THE PROBLEM =
The required answer is every line of the data containing the word "lime".
───
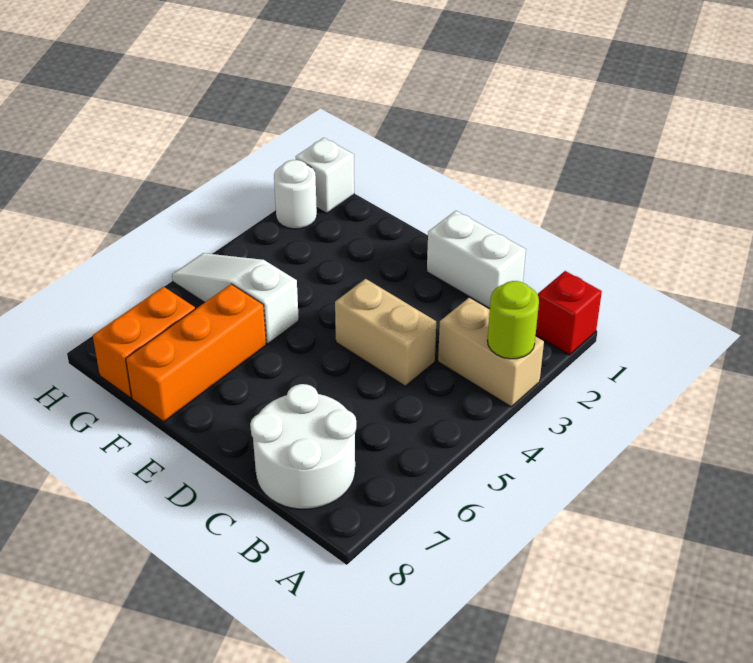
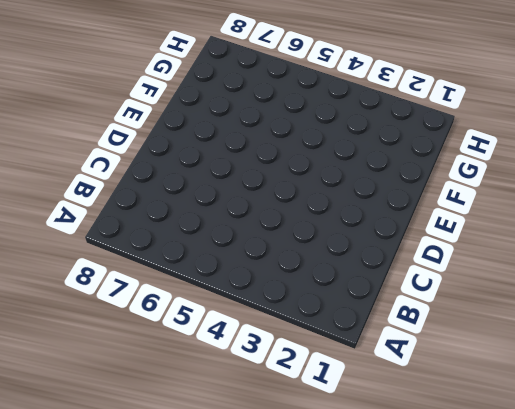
none -> red brick A1 level 1
none -> tan brick A3:B3 level 1

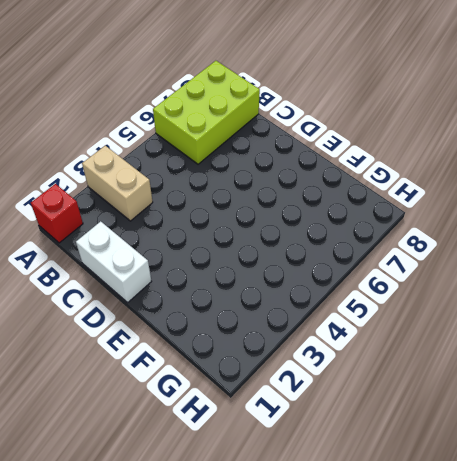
lime brick A6:B8 level 1 -> white round brick B7:C8 level 1
none -> tan brick C4:D4 level 1
none -> white slope F5:H5 level 1 top F

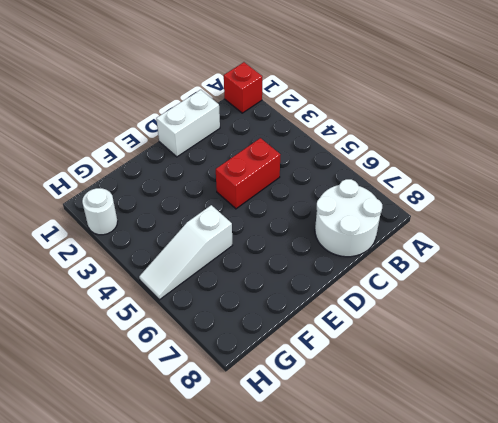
red brick C4:D4 level 1 -> tan brick C4:D4 level 1
none -> tan brick A3:B3 level 1
none -> orange brick F6:F8 level 1

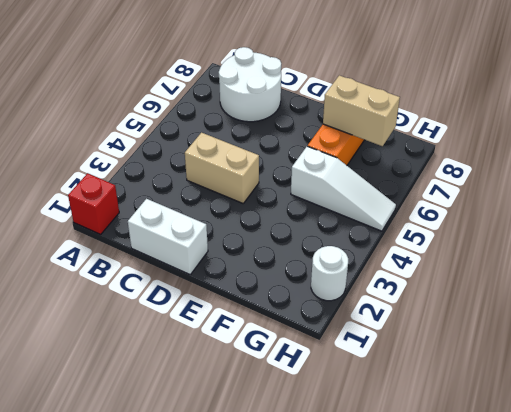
tan brick F7:G7 level 2 -> tan brick A3:B3 level 1
none -> orange brick G7:G8 level 1
none -> white brick H1 level 1

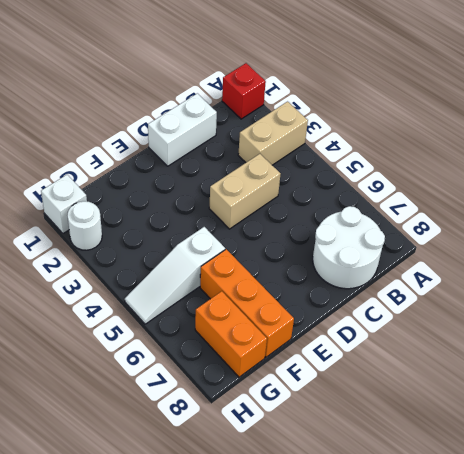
none -> lime round brick A3 level 2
───
RESULT OF THE TASK =
lime brick A6:B8 level 1 -> white round brick B7:C8 level 1
none -> lime round brick A3 level 2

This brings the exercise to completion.